#### Requirement:
Give every line of the material back exactly, images removed.

#### Information shown:
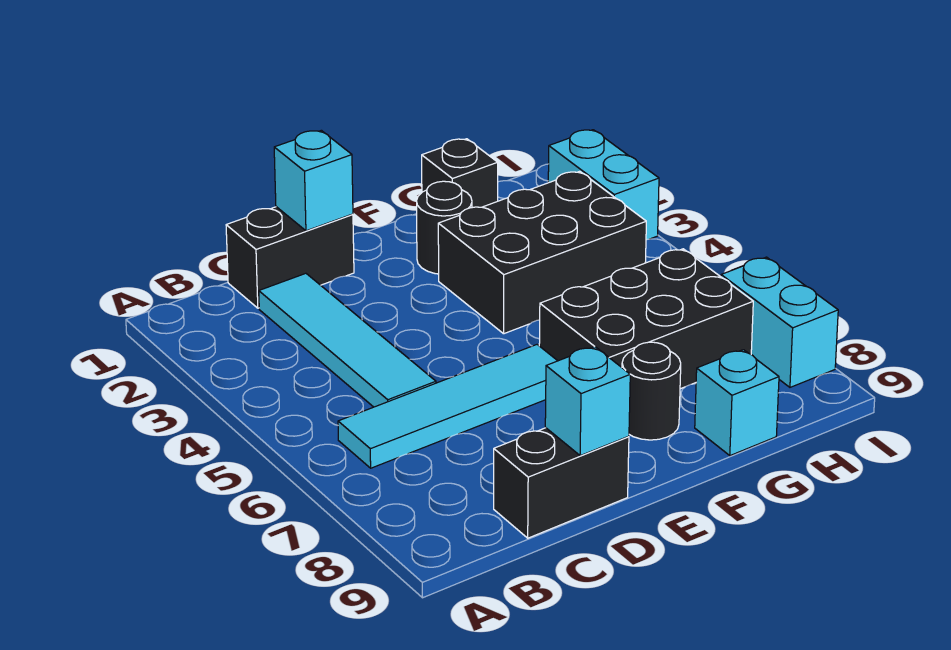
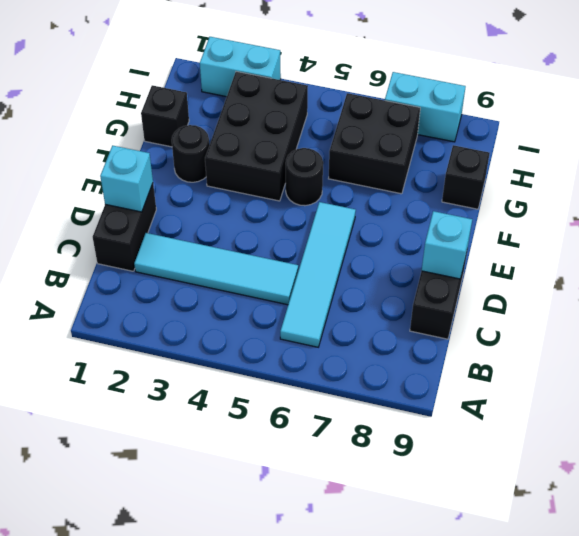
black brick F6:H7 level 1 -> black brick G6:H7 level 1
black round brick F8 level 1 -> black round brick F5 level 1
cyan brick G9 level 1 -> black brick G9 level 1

#### Your solution:
black brick F6:H7 level 1 -> black brick G6:H7 level 1
black round brick F8 level 1 -> black round brick F5 level 1
cyan brick G9 level 1 -> black brick G9 level 1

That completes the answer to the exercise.